● **YOUR OBJECTIVE**
Would you give again, exactly, the lines running from the line with "SW102: button (U101/RA1, VS)" to the end of the data below, both included?

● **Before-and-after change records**
+++
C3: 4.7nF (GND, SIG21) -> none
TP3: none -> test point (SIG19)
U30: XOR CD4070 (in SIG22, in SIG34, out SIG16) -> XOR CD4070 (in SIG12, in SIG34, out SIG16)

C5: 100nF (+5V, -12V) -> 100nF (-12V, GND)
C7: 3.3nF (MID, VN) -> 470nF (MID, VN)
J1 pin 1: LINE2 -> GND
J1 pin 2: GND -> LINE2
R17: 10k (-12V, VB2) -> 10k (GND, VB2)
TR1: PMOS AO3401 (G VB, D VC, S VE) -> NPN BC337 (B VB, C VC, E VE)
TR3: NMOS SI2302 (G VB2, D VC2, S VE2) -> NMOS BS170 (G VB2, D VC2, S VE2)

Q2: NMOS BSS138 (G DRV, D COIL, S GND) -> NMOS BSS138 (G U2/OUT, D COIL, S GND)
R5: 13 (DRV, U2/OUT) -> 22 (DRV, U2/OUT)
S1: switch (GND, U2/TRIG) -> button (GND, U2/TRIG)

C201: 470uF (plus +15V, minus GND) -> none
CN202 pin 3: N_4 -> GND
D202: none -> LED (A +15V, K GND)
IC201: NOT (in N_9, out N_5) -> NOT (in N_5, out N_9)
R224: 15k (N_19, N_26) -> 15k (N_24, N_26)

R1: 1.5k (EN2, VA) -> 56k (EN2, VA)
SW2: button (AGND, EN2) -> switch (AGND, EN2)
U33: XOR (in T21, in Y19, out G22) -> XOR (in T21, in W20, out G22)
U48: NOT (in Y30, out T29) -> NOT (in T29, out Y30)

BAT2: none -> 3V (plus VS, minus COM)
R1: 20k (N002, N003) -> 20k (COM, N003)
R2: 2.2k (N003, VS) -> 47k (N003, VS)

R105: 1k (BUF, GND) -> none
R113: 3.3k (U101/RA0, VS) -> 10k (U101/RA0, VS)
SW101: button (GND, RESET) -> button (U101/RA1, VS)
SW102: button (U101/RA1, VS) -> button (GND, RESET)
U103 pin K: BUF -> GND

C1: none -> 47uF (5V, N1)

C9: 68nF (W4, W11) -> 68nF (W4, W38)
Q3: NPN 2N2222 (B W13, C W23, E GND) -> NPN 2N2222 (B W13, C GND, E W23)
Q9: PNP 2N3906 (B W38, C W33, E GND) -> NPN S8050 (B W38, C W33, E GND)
+++
● **RESPONSE TO THIS EXERCISE**
SW102: button (U101/RA1, VS) -> button (GND, RESET)
U103 pin K: BUF -> GND

C1: none -> 47uF (5V, N1)

C9: 68nF (W4, W11) -> 68nF (W4, W38)
Q3: NPN 2N2222 (B W13, C W23, E GND) -> NPN 2N2222 (B W13, C GND, E W23)
Q9: PNP 2N3906 (B W38, C W33, E GND) -> NPN S8050 (B W38, C W33, E GND)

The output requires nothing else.